(Stored dataset items)
* * * * *
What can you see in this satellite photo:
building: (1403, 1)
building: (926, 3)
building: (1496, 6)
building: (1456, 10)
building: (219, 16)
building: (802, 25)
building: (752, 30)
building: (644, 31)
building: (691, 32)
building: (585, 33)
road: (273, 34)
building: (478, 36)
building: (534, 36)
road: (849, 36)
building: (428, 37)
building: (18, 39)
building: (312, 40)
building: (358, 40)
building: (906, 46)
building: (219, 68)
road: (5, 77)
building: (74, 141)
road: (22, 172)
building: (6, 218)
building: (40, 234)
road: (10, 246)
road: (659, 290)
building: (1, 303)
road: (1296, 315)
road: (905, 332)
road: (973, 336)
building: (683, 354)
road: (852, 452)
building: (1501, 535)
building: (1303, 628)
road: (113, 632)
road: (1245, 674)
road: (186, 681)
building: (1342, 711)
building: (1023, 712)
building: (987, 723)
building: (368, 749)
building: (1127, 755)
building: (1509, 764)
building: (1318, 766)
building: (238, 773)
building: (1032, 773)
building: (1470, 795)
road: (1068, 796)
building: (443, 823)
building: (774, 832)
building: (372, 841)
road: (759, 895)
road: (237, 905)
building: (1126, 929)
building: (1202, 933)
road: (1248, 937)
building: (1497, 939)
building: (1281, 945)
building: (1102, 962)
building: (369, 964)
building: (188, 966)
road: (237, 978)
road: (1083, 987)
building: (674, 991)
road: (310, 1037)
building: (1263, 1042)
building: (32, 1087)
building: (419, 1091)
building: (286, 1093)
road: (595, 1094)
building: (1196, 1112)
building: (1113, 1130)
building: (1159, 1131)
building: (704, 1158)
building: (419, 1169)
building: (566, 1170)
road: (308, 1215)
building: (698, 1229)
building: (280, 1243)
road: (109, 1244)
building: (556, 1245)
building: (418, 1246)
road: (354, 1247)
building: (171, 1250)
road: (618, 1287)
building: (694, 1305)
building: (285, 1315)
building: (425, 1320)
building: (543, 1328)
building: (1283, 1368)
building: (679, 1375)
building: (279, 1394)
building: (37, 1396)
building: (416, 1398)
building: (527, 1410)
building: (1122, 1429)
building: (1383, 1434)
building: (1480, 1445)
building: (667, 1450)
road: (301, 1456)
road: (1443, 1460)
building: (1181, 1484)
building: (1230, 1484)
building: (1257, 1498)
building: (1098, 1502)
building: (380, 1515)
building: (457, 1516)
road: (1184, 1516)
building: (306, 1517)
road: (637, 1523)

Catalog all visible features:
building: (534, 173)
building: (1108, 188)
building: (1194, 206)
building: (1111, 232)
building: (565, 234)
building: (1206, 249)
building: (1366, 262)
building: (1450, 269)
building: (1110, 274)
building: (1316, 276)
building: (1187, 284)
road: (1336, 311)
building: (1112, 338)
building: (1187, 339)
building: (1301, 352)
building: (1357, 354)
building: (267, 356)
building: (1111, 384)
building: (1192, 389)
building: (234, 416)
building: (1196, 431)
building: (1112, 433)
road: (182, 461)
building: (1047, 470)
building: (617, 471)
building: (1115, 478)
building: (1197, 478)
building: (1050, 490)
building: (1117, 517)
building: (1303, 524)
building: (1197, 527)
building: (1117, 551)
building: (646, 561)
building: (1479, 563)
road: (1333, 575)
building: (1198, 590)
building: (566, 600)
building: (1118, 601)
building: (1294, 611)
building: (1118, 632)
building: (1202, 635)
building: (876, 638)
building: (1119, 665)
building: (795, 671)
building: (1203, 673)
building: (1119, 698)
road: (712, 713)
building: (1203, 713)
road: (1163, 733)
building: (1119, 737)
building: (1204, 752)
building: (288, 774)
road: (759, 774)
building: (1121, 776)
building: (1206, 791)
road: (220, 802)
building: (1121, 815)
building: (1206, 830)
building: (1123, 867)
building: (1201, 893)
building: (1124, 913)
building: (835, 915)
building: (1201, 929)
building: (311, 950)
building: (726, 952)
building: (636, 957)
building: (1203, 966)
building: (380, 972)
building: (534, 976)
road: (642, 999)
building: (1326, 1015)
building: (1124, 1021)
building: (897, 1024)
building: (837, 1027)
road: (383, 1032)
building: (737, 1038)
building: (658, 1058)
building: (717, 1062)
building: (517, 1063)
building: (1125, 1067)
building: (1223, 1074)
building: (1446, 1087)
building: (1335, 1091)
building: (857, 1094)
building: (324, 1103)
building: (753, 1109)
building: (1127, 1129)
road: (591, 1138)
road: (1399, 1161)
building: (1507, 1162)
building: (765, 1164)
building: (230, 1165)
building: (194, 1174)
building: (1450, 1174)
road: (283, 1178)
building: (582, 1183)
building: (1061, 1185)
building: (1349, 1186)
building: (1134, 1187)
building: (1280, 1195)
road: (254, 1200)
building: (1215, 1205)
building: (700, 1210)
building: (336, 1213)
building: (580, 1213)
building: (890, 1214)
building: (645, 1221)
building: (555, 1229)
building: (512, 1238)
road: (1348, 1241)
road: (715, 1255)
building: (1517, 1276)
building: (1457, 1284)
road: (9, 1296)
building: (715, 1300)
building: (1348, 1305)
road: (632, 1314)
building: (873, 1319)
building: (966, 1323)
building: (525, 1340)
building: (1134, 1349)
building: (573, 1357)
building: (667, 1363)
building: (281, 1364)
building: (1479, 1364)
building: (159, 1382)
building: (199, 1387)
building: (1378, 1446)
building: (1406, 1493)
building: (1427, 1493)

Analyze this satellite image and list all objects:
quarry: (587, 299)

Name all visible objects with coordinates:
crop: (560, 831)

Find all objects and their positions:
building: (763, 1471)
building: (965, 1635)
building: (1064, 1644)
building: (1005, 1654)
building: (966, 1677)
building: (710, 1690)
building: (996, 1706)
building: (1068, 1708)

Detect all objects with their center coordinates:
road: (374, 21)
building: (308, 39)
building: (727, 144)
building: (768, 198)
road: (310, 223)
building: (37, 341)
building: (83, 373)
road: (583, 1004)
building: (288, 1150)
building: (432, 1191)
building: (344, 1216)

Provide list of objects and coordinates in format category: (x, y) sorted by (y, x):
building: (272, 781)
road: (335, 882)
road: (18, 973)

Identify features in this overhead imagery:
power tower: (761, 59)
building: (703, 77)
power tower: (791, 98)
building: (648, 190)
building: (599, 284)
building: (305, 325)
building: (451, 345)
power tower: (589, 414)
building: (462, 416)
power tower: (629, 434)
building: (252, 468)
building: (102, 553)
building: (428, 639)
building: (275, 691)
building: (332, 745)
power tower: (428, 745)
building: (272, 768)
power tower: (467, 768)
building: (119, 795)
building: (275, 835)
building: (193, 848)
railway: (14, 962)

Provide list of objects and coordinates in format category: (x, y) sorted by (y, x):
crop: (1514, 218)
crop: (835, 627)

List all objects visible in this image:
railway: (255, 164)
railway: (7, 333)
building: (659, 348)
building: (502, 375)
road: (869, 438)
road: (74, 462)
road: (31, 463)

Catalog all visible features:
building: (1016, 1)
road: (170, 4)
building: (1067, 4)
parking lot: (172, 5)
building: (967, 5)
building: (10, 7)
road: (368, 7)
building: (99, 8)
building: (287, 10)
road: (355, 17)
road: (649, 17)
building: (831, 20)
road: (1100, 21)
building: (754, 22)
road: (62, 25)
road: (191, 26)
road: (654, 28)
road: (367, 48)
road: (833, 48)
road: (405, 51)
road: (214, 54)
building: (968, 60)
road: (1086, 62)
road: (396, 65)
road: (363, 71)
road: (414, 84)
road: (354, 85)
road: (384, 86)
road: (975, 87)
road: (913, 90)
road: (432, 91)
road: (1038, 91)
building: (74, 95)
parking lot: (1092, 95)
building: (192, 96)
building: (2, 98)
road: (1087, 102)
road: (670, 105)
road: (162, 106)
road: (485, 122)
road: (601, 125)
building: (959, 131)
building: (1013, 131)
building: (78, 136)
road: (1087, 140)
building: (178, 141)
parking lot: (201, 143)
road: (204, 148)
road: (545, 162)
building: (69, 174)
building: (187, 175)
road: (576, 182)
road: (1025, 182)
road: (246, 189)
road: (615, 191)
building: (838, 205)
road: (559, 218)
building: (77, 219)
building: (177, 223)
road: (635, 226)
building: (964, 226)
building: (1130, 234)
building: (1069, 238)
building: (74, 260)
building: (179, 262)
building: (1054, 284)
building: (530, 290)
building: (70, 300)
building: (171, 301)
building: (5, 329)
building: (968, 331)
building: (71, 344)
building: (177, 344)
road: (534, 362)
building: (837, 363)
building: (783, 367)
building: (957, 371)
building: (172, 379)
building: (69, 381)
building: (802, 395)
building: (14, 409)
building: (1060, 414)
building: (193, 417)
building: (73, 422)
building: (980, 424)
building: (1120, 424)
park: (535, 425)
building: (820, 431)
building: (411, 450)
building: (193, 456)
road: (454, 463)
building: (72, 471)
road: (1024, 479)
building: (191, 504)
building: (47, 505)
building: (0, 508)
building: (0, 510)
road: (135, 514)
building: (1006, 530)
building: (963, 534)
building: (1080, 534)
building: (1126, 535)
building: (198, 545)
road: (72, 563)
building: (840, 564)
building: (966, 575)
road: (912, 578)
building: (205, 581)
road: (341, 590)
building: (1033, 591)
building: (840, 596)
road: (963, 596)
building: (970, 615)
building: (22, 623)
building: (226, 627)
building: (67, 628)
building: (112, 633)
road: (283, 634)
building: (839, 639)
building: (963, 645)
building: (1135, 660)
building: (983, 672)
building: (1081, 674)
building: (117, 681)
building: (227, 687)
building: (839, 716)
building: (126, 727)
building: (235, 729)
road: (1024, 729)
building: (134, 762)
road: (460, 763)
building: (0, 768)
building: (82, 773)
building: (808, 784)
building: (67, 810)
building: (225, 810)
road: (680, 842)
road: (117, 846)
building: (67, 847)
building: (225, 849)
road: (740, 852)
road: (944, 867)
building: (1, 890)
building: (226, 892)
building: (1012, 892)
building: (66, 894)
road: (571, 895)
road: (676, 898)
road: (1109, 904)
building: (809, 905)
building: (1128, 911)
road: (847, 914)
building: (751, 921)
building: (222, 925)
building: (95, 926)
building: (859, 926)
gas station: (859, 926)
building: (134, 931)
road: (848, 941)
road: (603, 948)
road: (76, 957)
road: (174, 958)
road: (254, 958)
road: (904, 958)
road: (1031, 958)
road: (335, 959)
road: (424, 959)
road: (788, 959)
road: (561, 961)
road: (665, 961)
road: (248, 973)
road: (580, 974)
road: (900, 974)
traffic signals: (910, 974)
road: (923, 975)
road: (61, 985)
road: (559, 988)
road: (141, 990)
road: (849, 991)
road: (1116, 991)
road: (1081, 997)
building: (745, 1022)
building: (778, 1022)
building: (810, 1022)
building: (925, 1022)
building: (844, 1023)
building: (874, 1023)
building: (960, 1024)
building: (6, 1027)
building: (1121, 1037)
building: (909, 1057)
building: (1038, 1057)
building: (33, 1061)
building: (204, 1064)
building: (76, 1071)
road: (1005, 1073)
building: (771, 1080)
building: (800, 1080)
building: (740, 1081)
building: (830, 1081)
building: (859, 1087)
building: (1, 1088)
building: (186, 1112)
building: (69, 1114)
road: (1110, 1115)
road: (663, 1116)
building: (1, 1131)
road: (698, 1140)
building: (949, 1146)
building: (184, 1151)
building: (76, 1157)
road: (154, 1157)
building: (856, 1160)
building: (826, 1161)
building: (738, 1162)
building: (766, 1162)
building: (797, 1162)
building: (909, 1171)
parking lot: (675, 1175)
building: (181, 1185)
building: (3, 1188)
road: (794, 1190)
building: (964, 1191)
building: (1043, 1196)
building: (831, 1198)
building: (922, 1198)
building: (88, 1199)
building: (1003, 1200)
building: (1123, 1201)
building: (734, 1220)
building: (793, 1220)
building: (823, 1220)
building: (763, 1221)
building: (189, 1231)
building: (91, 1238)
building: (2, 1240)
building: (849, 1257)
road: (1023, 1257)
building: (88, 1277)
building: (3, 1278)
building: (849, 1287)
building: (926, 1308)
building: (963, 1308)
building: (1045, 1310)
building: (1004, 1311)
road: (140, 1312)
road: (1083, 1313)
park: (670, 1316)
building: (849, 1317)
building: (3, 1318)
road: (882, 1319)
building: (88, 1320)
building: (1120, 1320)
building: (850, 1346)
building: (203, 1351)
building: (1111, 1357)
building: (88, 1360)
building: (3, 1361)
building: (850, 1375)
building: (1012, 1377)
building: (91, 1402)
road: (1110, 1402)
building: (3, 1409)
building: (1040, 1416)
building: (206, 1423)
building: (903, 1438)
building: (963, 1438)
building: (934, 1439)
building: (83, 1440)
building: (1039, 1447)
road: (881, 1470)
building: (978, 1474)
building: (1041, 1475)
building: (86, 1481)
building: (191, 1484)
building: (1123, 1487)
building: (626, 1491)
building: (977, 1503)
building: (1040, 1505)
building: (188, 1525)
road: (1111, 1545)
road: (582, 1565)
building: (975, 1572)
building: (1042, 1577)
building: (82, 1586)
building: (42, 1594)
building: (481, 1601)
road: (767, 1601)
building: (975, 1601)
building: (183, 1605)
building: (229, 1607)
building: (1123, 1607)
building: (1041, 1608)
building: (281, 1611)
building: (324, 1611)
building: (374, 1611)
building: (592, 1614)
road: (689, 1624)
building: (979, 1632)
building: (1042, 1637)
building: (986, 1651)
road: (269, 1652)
* * * * *
DIRECTIONS FOR THIS TASK – Lines in the data that hold "tower" are to be counted, and the number alone reported.

WRITTEN ANSWER – 6